# Problem details
Once the line containing "yellow plate I5:I6" is found in the records below, return it and each following line exactly, up to and including the line containing "red brick K6", and nothing else.

# Information shown
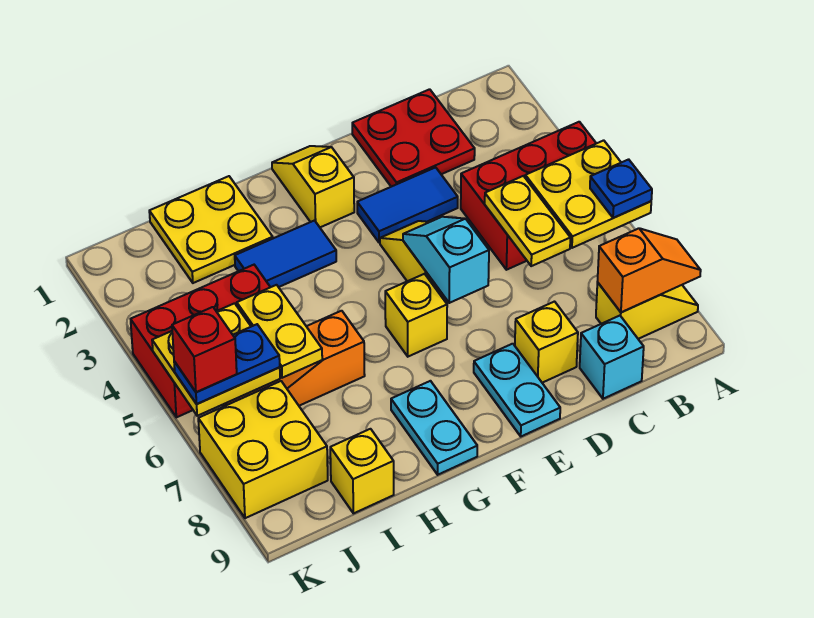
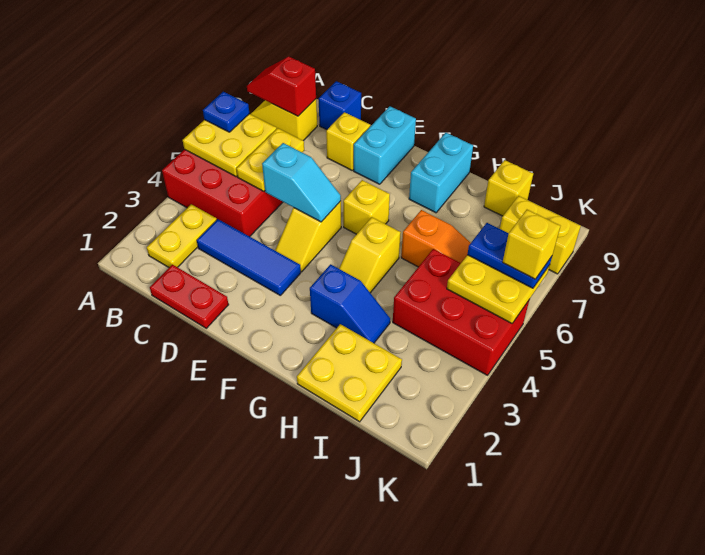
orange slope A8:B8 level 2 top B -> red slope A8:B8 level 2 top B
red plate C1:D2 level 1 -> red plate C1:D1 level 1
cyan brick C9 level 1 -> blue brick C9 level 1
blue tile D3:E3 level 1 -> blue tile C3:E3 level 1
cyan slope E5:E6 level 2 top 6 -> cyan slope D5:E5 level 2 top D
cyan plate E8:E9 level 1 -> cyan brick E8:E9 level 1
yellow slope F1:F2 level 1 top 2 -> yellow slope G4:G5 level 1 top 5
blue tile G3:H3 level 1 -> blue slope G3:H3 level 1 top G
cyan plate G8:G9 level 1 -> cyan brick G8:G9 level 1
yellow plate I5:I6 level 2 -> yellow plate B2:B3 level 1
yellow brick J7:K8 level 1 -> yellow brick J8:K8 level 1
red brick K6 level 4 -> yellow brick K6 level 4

--

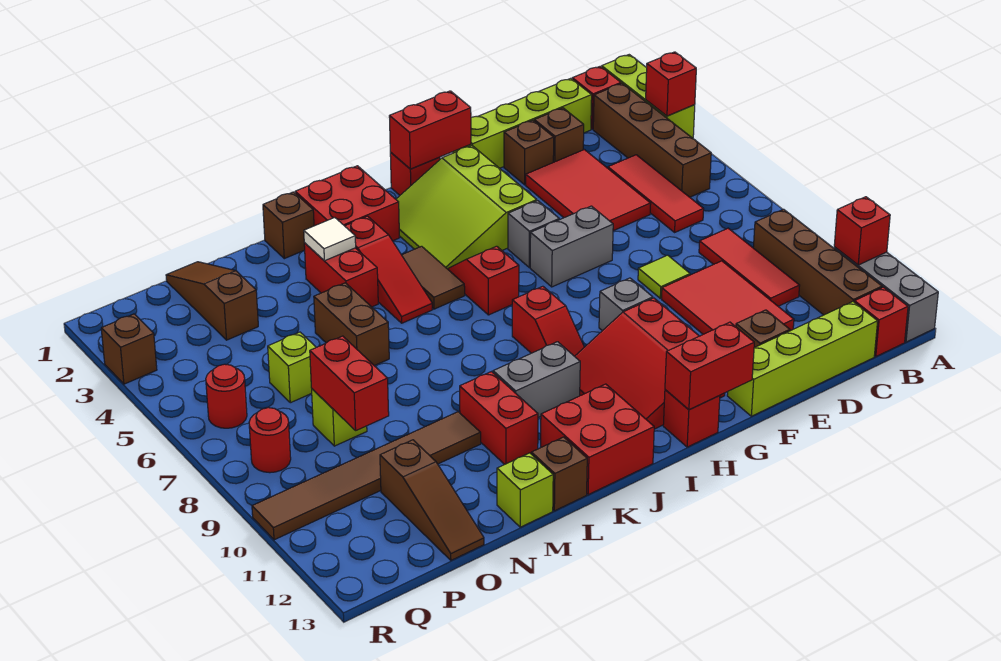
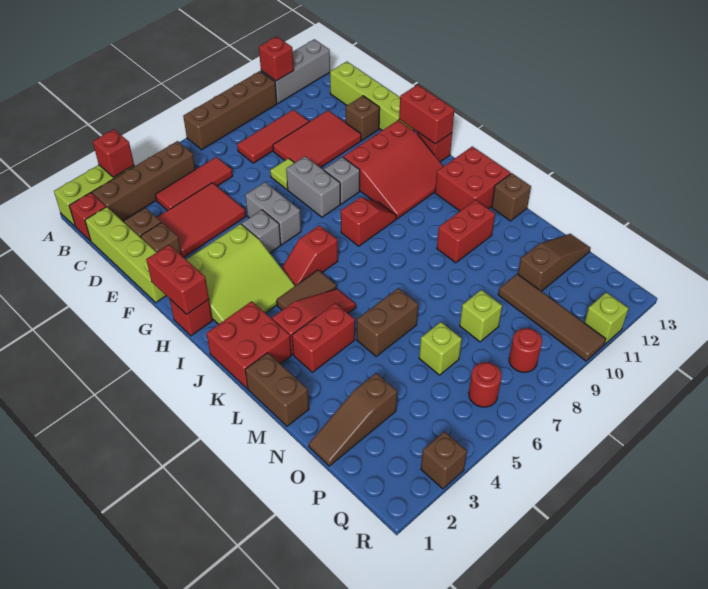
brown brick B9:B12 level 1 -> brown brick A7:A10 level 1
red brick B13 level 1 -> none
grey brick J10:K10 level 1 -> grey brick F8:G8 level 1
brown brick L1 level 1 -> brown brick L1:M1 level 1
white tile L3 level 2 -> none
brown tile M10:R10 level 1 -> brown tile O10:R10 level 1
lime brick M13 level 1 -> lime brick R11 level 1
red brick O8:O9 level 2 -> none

==

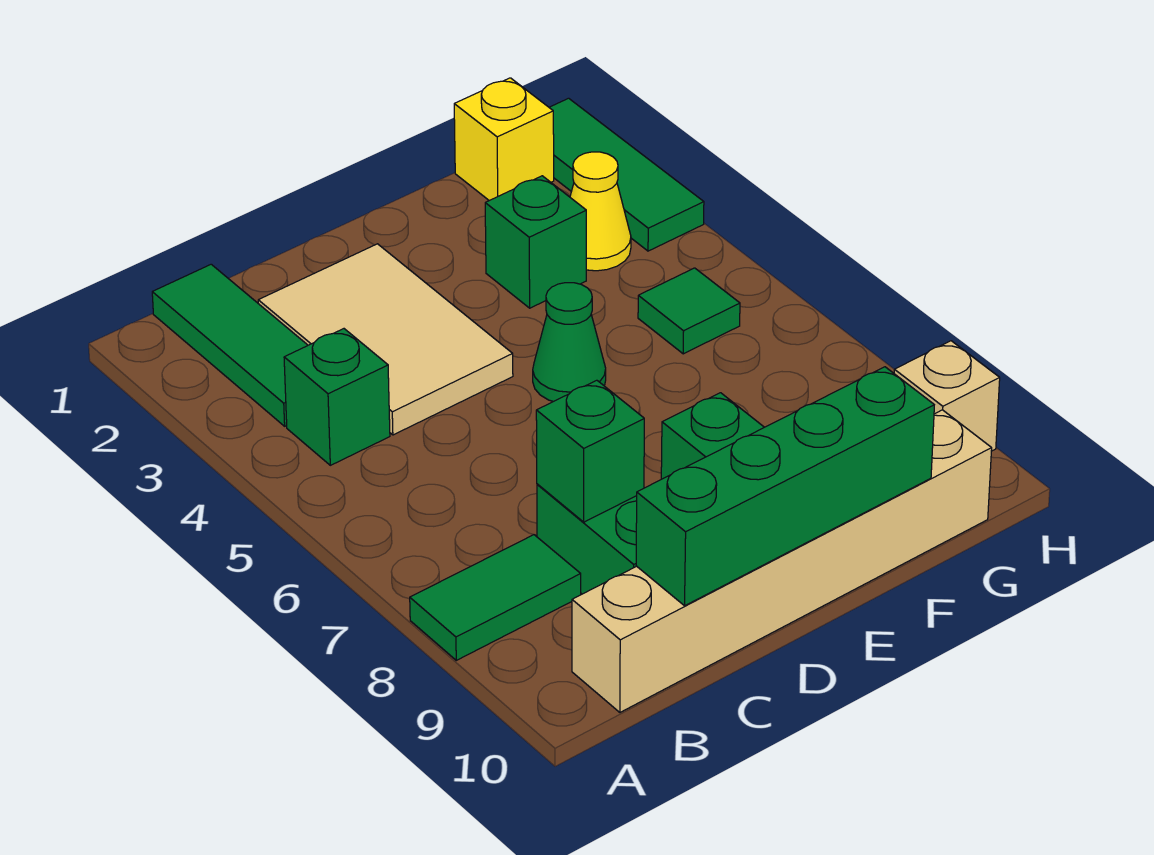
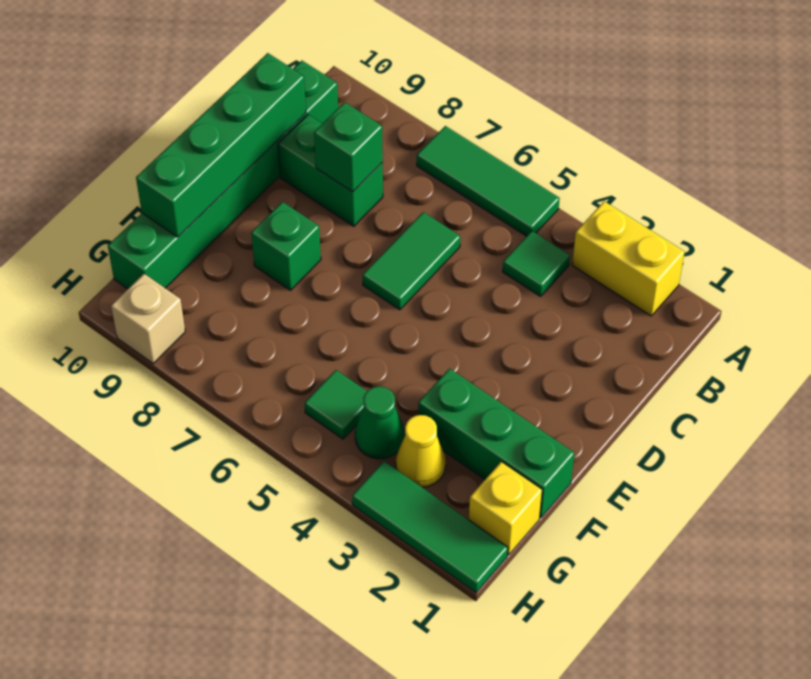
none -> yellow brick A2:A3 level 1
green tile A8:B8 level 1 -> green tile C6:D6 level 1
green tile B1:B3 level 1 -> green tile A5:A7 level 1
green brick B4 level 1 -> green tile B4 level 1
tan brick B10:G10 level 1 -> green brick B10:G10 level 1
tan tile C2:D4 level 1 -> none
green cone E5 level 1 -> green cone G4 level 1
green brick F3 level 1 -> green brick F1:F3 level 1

# Solution to the exercise
yellow plate I5:I6 level 2 -> yellow plate B2:B3 level 1
yellow brick J7:K8 level 1 -> yellow brick J8:K8 level 1
red brick K6 level 4 -> yellow brick K6 level 4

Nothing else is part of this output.